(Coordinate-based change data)
* * * * * * *

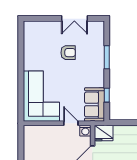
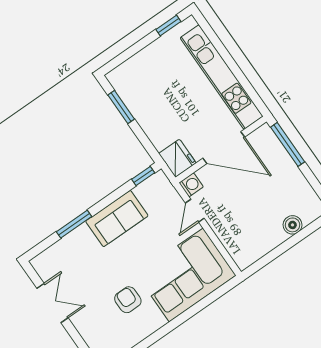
armchair: (68, 53) -> (128, 300), moved
window: (107, 95) -> (143, 176), moved
sofa: (95, 104) -> (117, 219), moved

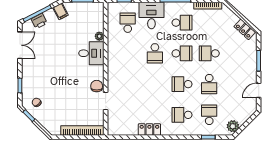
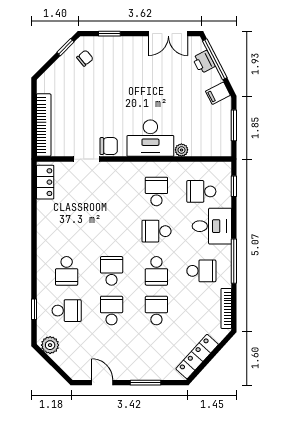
school desk: (128, 23) -> (201, 191), turned 180
school desk: (182, 23) -> (201, 271), turned -90
locker: (245, 29) -> (197, 357), width x1.53
desk: (91, 53) -> (150, 138), width x1.37
school desk: (128, 53) -> (156, 191), added
school desk: (209, 84) -> (112, 311), turned 90
school desk: (182, 115) -> (67, 271), turned 180
locker: (149, 130) -> (45, 182), moved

* * * * * * *

**TASK GOAL**
Using the entries above, restate word for word every line from the one that contains "desk: (91, 53) -> (150, 138), width x1.37" through the last.

**WRITTEN RESPONSE**
desk: (91, 53) -> (150, 138), width x1.37
school desk: (128, 53) -> (156, 191), added
school desk: (209, 84) -> (112, 311), turned 90
school desk: (182, 115) -> (67, 271), turned 180
locker: (149, 130) -> (45, 182), moved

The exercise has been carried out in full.